● **To-do item**:
Gather every line in the records below that contains the word "moved".

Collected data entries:

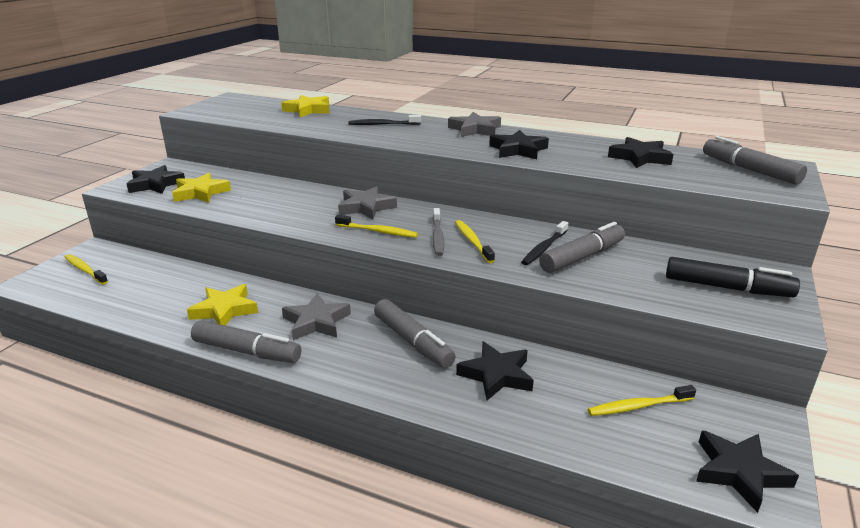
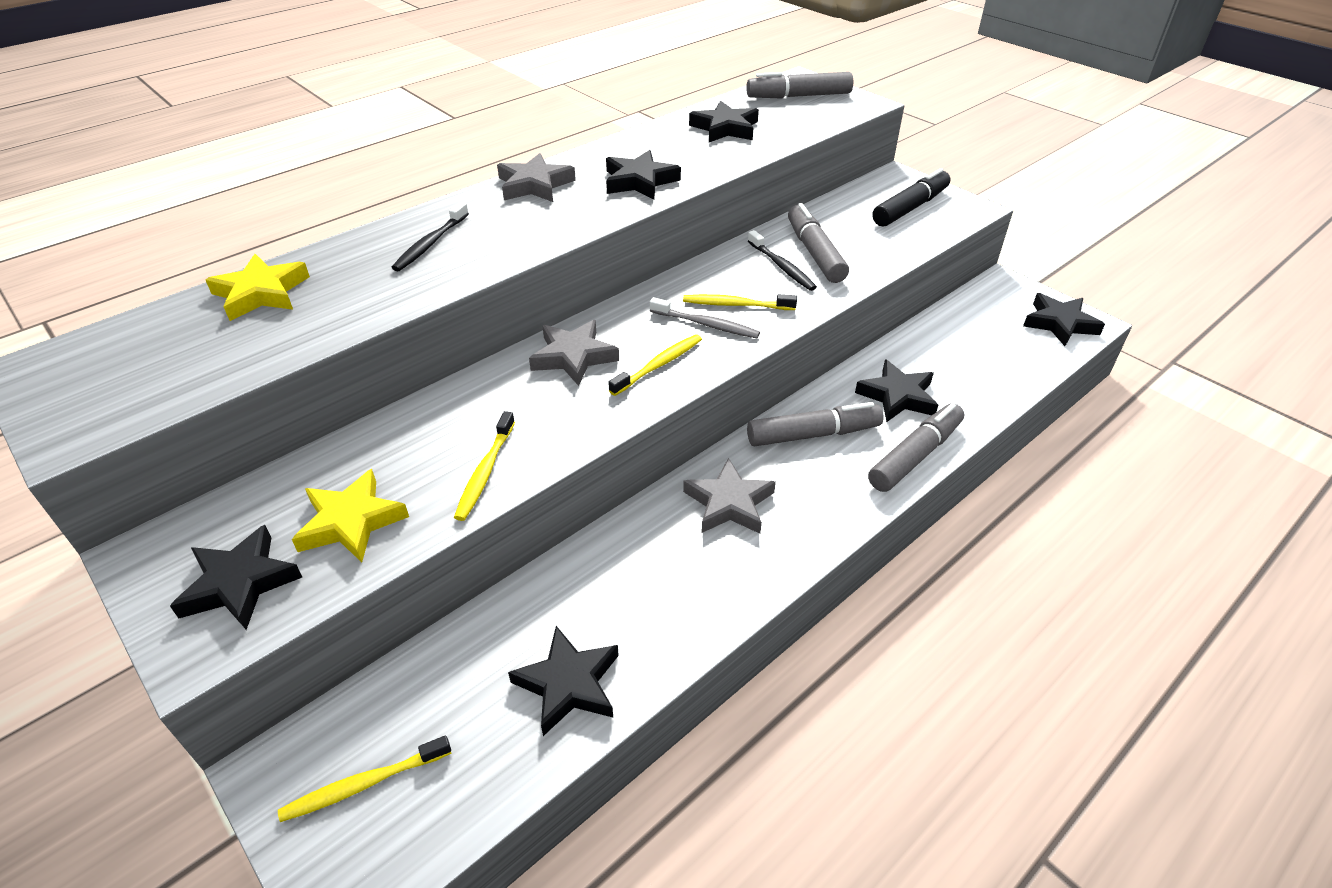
camera: 65 degrees left, 15 degrees up
yellow star [187,284,258,326] -> none
grey marker [191,320,301,363] -> grey marker moved to [868,403,964,492]
yellow toothbrush [588,385,696,416] -> yellow toothbrush moved to [454,411,515,521]
none -> black star [508,626,619,736]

● **Answer to the problem**:
grey marker [191,320,301,363] -> grey marker moved to [868,403,964,492]
yellow toothbrush [588,385,696,416] -> yellow toothbrush moved to [454,411,515,521]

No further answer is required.